START Available data

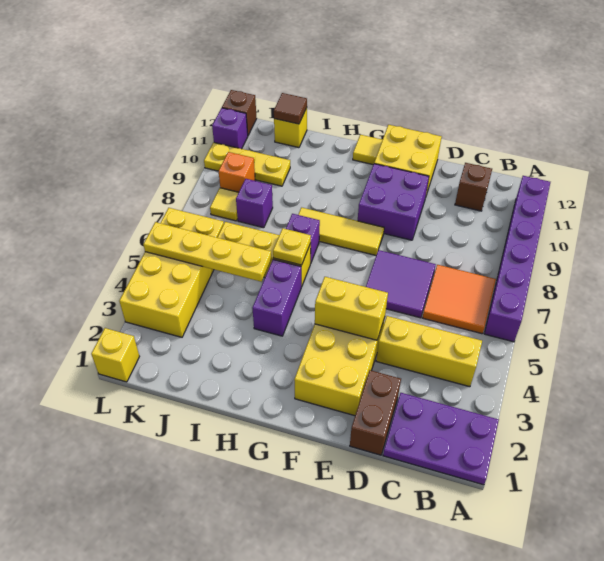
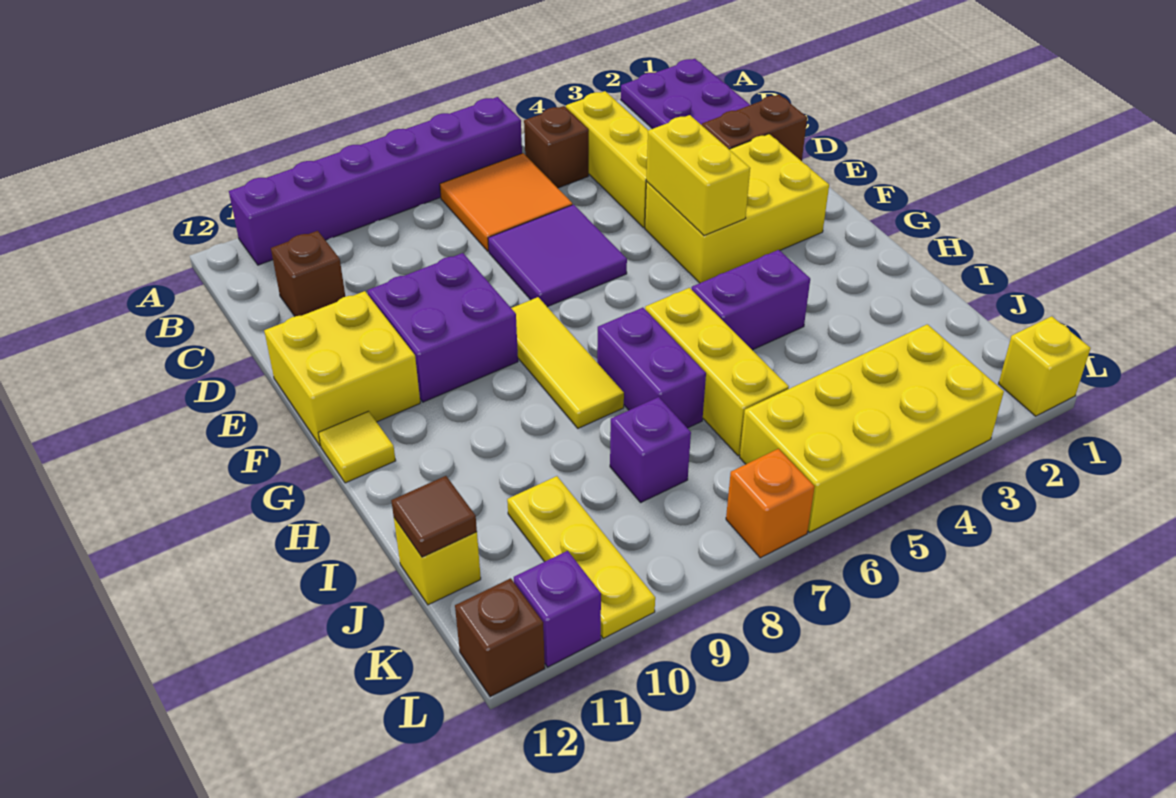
none -> brown brick B5 level 1
yellow plate H6 level 2 -> none
purple brick H7 level 1 -> purple brick H7:I7 level 1
yellow plate I5:L5 level 2 -> none
yellow tile K8 level 1 -> none
orange brick K9 level 1 -> orange brick L7 level 1

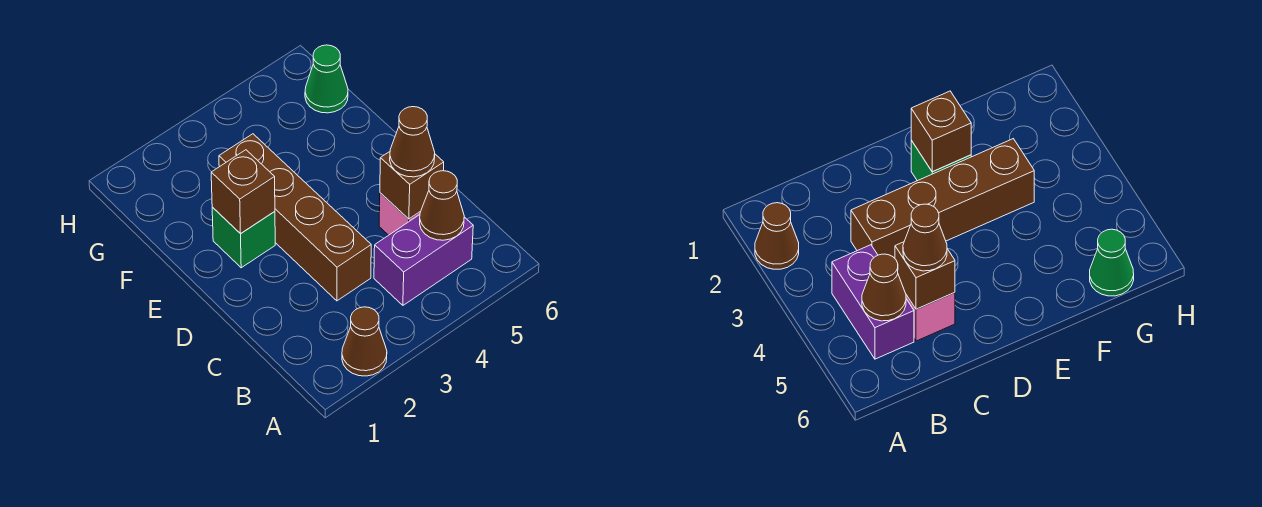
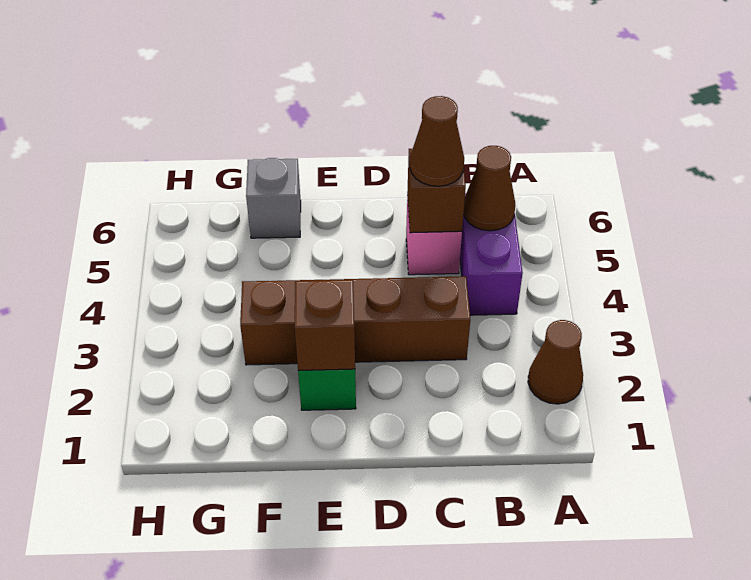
none -> grey brick F6 level 1
green cone G6 level 1 -> none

END Available data

## Task prompt
Work out how many lines in the entries above include the word "yellow". Respond with only the number.

## Expected output
3